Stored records
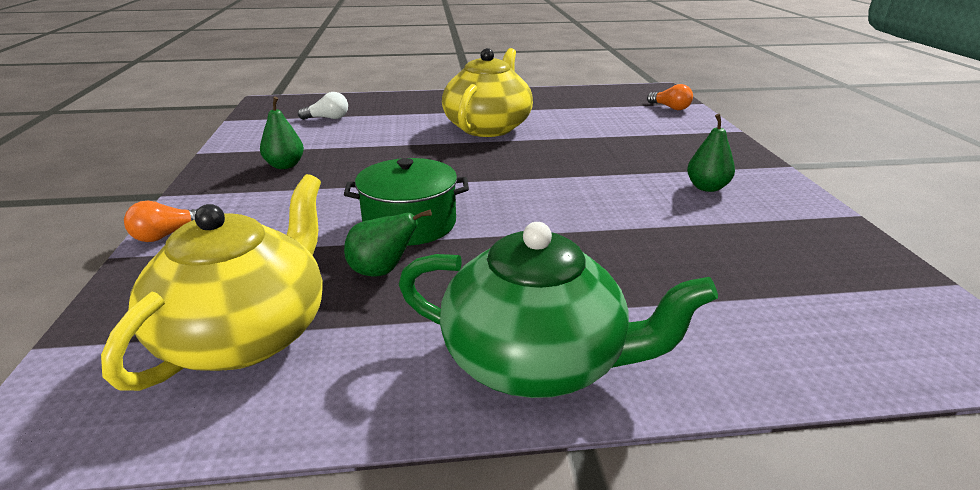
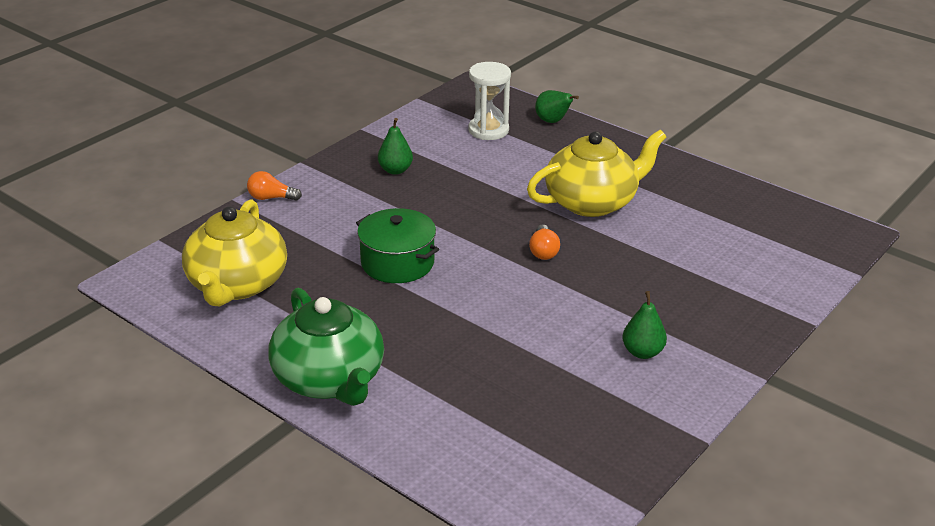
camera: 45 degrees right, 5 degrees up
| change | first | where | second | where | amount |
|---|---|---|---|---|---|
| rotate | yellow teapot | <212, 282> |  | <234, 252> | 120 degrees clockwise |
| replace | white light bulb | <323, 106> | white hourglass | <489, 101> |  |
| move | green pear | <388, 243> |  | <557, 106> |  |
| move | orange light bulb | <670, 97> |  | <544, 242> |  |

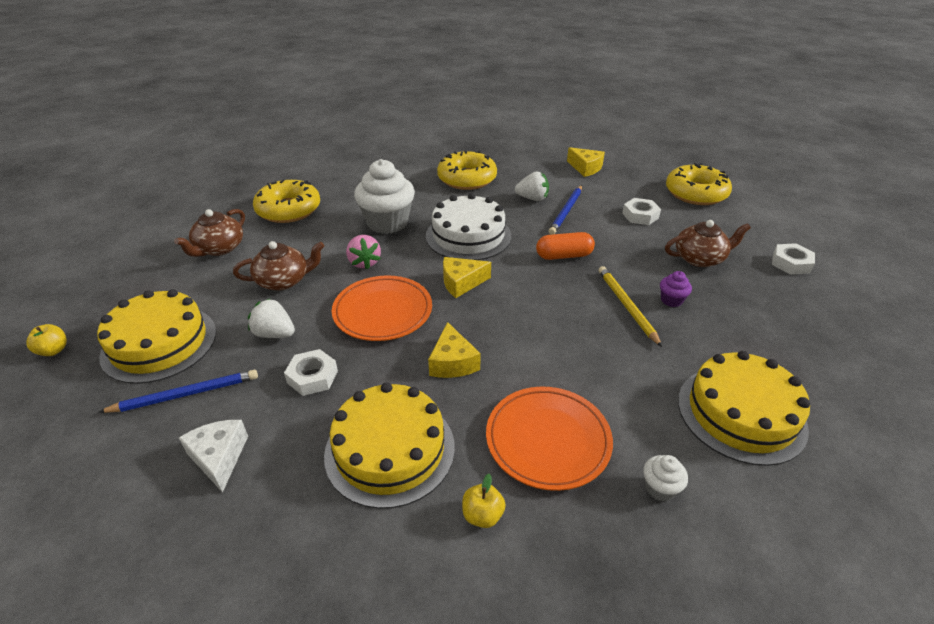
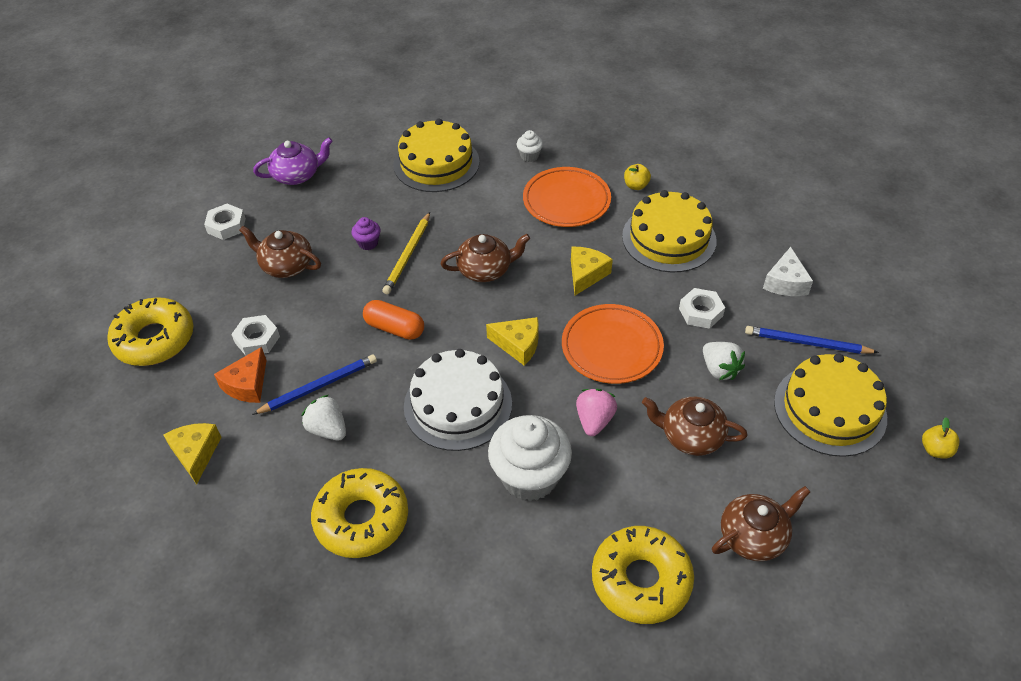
camera: 145 degrees left, 10 degrees up
| change | first | where | second | where | amount |
|---|---|---|---|---|---|
| insert |  |  | orange cheese | <240, 375> |  |
| insert |  |  | purple teapot | <293, 161> |  |
| insert |  |  | brown teapot | <485, 258> |  |

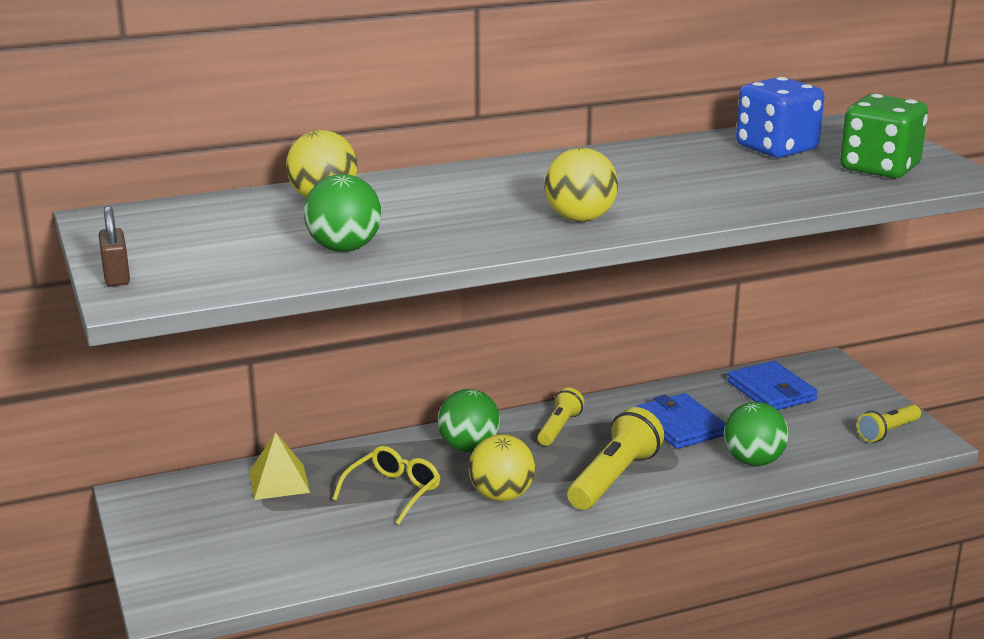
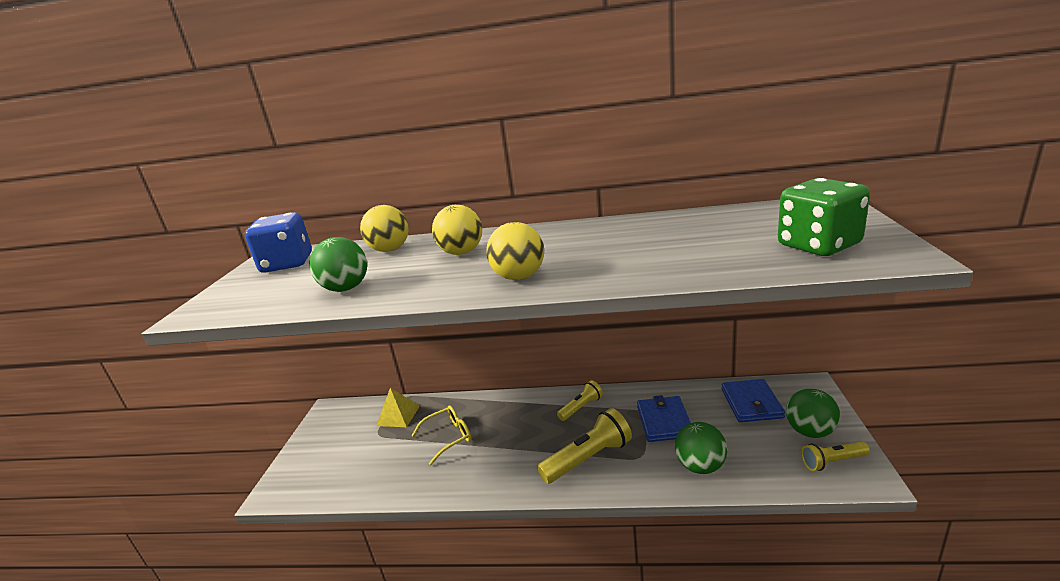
camera: 30 degrees right, 0 degrees up
| change | first | where | second | where | amount |
|---|---|---|---|---|---|
| delete | brown padlock | <114, 246> |  |  |  |
| move | green ball | <468, 420> |  | <813, 413> |  |
| move | yellow ball | <502, 467> |  | <457, 230> |  |
| move | blue dice | <780, 117> |  | <278, 242> |  |

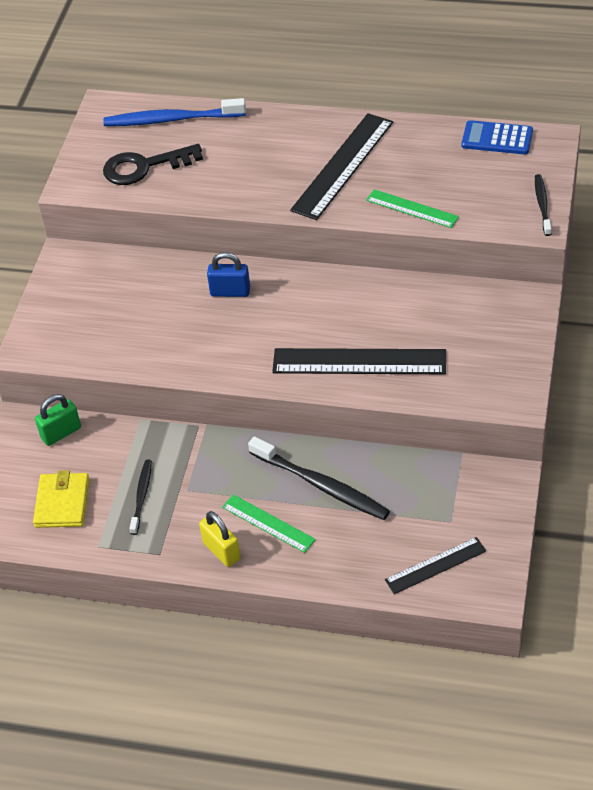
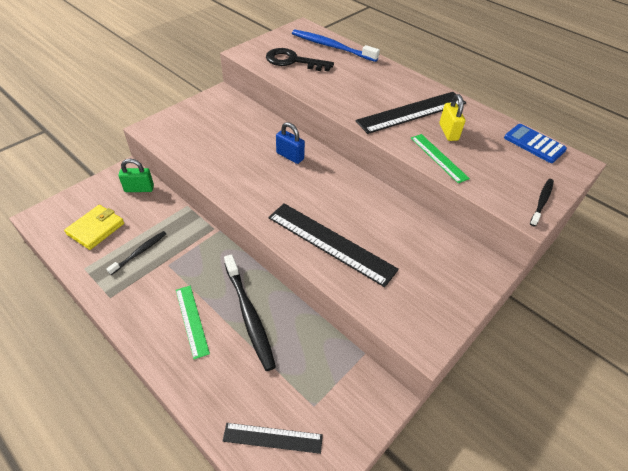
camera: 25 degrees right, 0 degrees up
| change | first | where | second | where | amount |
|---|---|---|---|---|---|
| move | yellow padlock | <220, 539> |  | <452, 117> |  |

■ **Task description**
Give back the records above word for word, minus any image they hold.

■ **Worked solution**
camera: 45 degrees right, 5 degrees up
| change | first | where | second | where | amount |
|---|---|---|---|---|---|
| rotate | yellow teapot | <212, 282> |  | <234, 252> | 120 degrees clockwise |
| replace | white light bulb | <323, 106> | white hourglass | <489, 101> |  |
| move | green pear | <388, 243> |  | <557, 106> |  |
| move | orange light bulb | <670, 97> |  | <544, 242> |  |

camera: 145 degrees left, 10 degrees up
| change | first | where | second | where | amount |
|---|---|---|---|---|---|
| insert |  |  | orange cheese | <240, 375> |  |
| insert |  |  | purple teapot | <293, 161> |  |
| insert |  |  | brown teapot | <485, 258> |  |

camera: 30 degrees right, 0 degrees up
| change | first | where | second | where | amount |
|---|---|---|---|---|---|
| delete | brown padlock | <114, 246> |  |  |  |
| move | green ball | <468, 420> |  | <813, 413> |  |
| move | yellow ball | <502, 467> |  | <457, 230> |  |
| move | blue dice | <780, 117> |  | <278, 242> |  |

camera: 25 degrees right, 0 degrees up
| change | first | where | second | where | amount |
|---|---|---|---|---|---|
| move | yellow padlock | <220, 539> |  | <452, 117> |  |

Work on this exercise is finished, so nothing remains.